• [RECORDS FOR THE EXERCISE]:
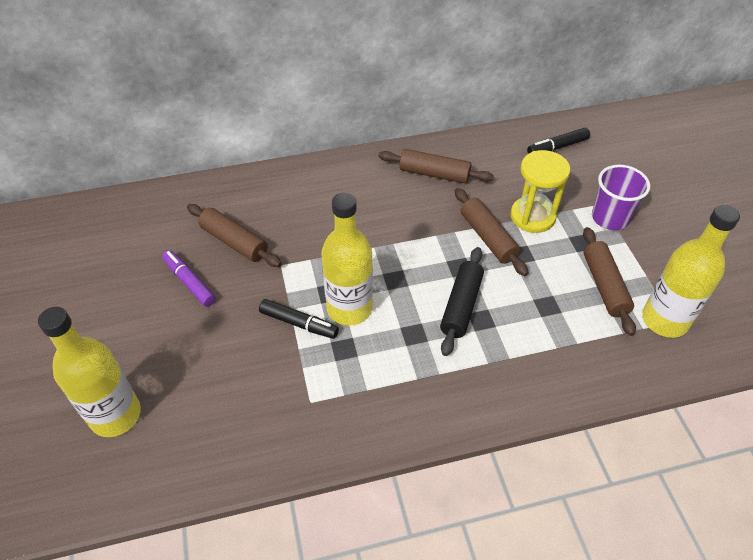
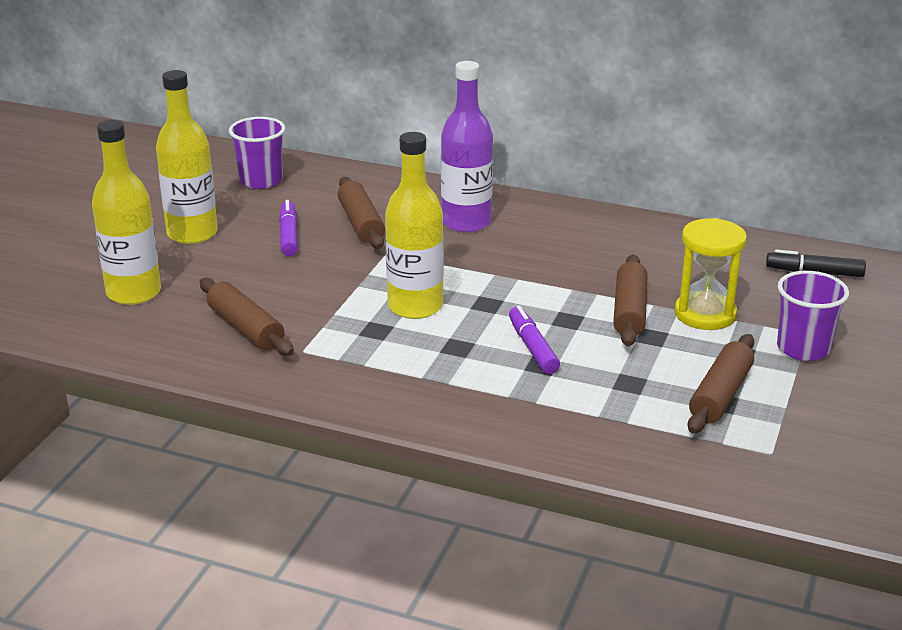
camera: 35 degrees right, 20 degrees down
(114, 233) = (261, 181): none -> purple cup
(299, 323) = (355, 298): black marker -> none
(309, 204) = (466, 222): none -> purple bottle
(434, 174) = (631, 244): brown rolling pin -> brown rolling pin (246, 328)
(461, 306) = (533, 347): black rolling pin -> purple marker
(664, 320) = (759, 448): yellow bottle -> yellow bottle (192, 233)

• [TASK TO COMPLETE]: Without the pictures, repeat all the records word for word.

• [RESPONSE]:
camera: 35 degrees right, 20 degrees down
(114, 233) = (261, 181): none -> purple cup
(299, 323) = (355, 298): black marker -> none
(309, 204) = (466, 222): none -> purple bottle
(434, 174) = (631, 244): brown rolling pin -> brown rolling pin (246, 328)
(461, 306) = (533, 347): black rolling pin -> purple marker
(664, 320) = (759, 448): yellow bottle -> yellow bottle (192, 233)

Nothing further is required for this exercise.